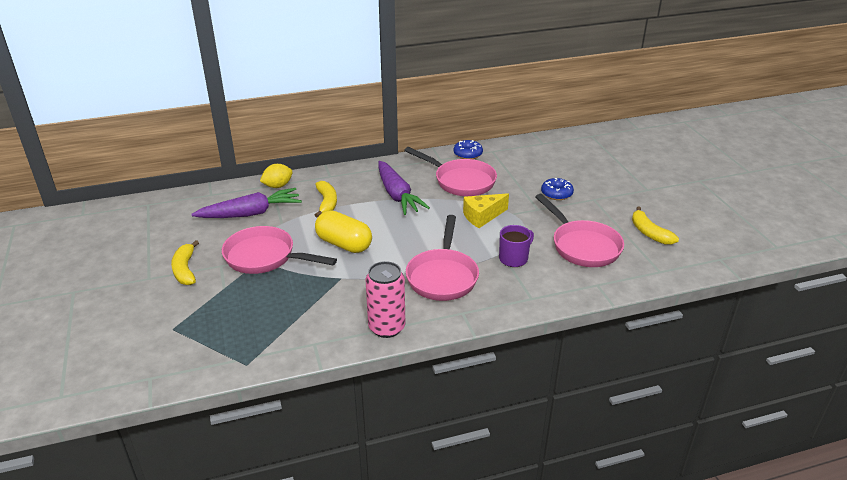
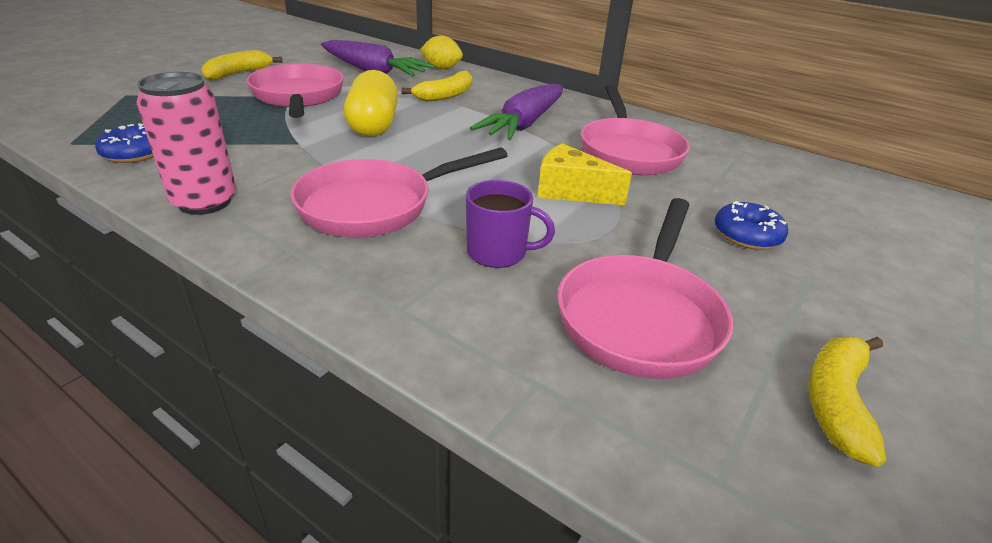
camera: 50 degrees right, 0 degrees up
(468, 154) = (699, 138): blue donut -> blue donut (134, 153)

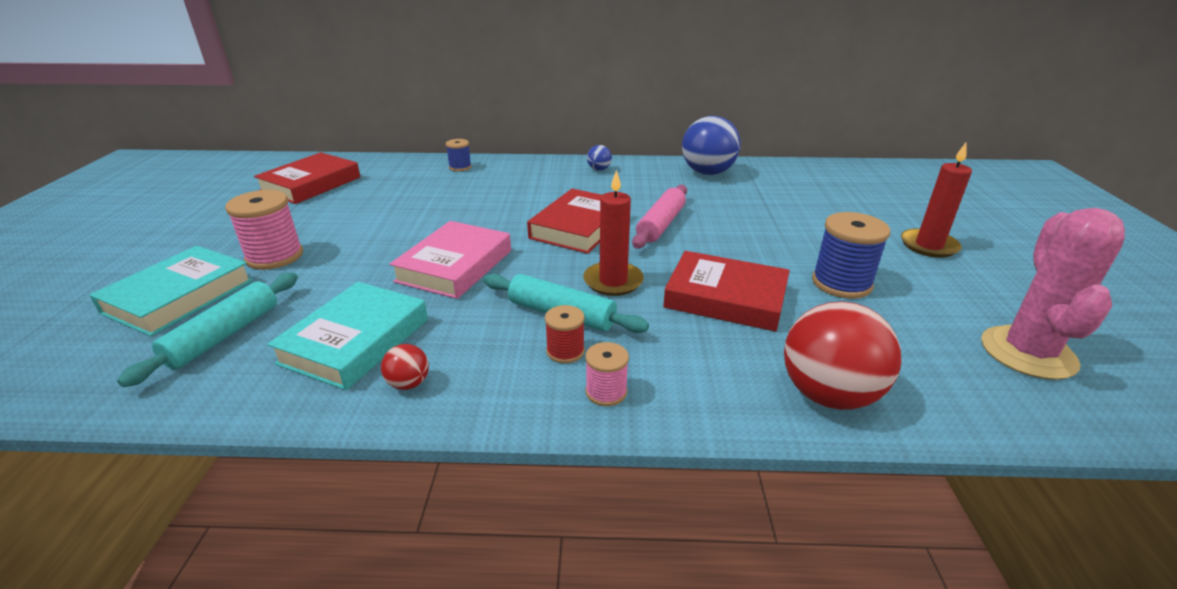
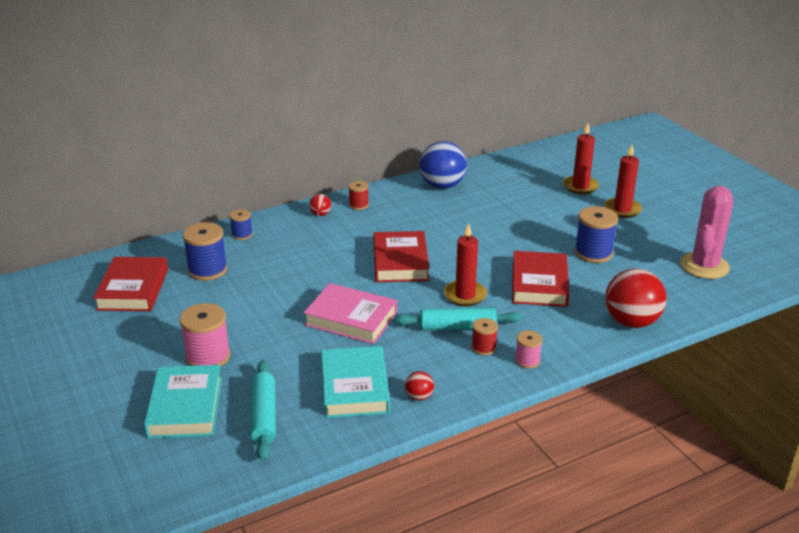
camera: 30 degrees left, 0 degrees up
(390, 186) = (207, 270): none -> blue spool
(454, 266) = (351, 319): pink book -> pink book turned 60 degrees counterclockwise
(552, 168) = (320, 214): none -> red ball
(599, 169) = (358, 205): blue ball -> red spool
(661, 225) = (453, 243): pink rolling pin -> none
(725, 298) = (539, 284): red book -> red book turned 75 degrees counterclockwise
(884, 209) = (580, 186): none -> red candle
(1027, 353) = (704, 266): pink cactus -> pink cactus turned 45 degrees clockwise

▬▬▬▬▬▬▬▬▬▬

* Work required
Each entry, word for word, belongs in your answer; each picture does not.

* Response to this task
camera: 50 degrees right, 0 degrees up
(468, 154) = (699, 138): blue donut -> blue donut (134, 153)

camera: 30 degrees left, 0 degrees up
(390, 186) = (207, 270): none -> blue spool
(454, 266) = (351, 319): pink book -> pink book turned 60 degrees counterclockwise
(552, 168) = (320, 214): none -> red ball
(599, 169) = (358, 205): blue ball -> red spool
(661, 225) = (453, 243): pink rolling pin -> none
(725, 298) = (539, 284): red book -> red book turned 75 degrees counterclockwise
(884, 209) = (580, 186): none -> red candle
(1027, 353) = (704, 266): pink cactus -> pink cactus turned 45 degrees clockwise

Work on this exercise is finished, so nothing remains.